* **Your task**
Return every line from the one with "purple brick E9:G9" through the one with "none -> white round brick F9:G10 level 2", inclusive, exactly as it appears below.

* **Records to process**
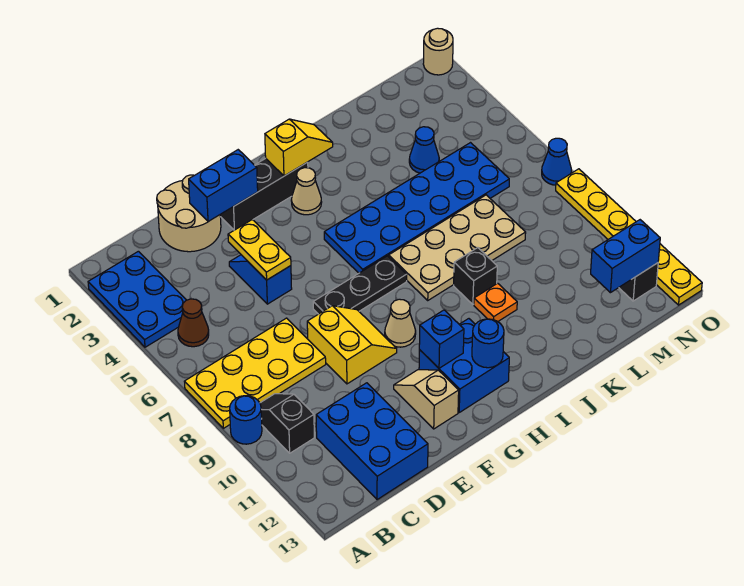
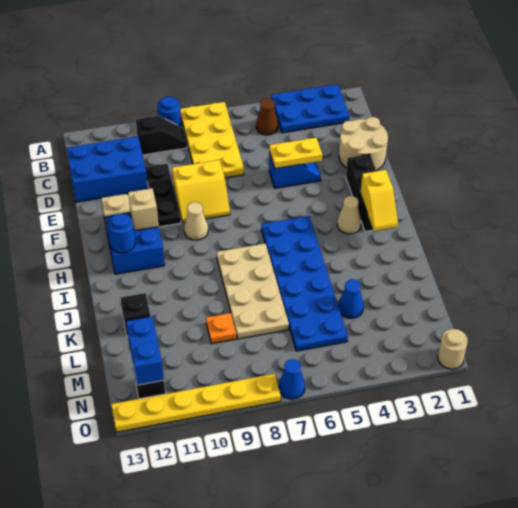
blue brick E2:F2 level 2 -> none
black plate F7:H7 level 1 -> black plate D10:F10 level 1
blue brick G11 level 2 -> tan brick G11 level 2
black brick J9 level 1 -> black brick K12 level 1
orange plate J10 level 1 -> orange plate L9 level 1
...
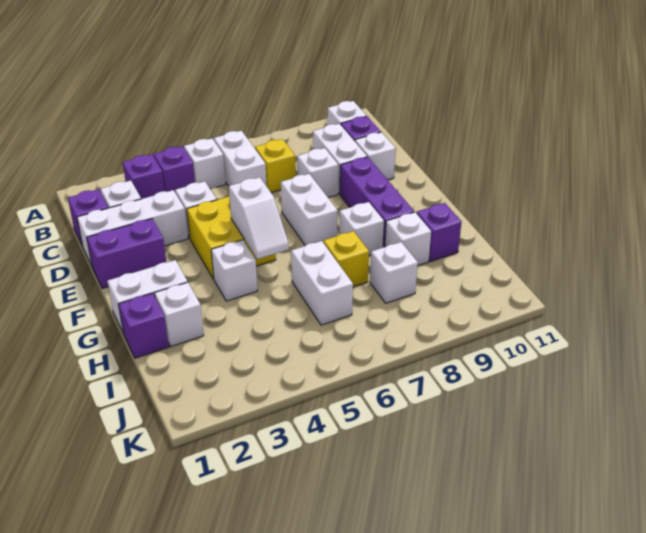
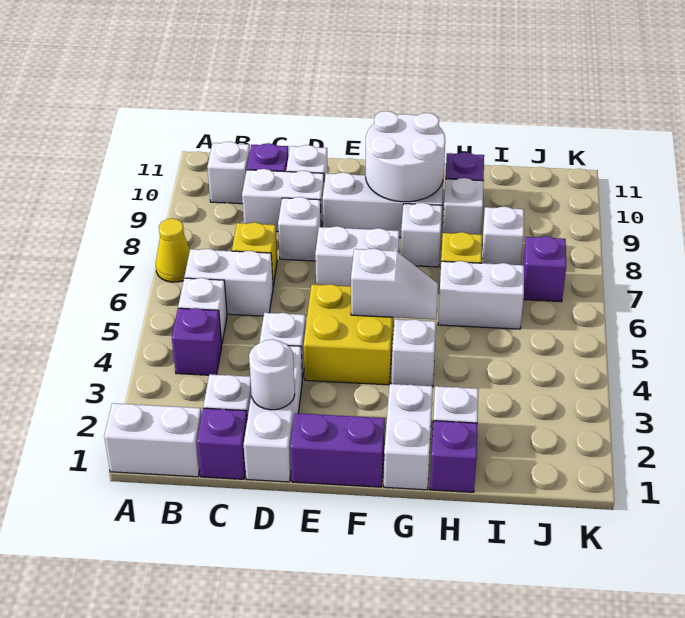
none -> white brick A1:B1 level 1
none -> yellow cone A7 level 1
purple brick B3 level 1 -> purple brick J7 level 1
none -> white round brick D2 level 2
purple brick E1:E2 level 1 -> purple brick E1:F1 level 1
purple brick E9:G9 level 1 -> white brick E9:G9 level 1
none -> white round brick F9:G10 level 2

* **Problem solution**
purple brick E9:G9 level 1 -> white brick E9:G9 level 1
none -> white round brick F9:G10 level 2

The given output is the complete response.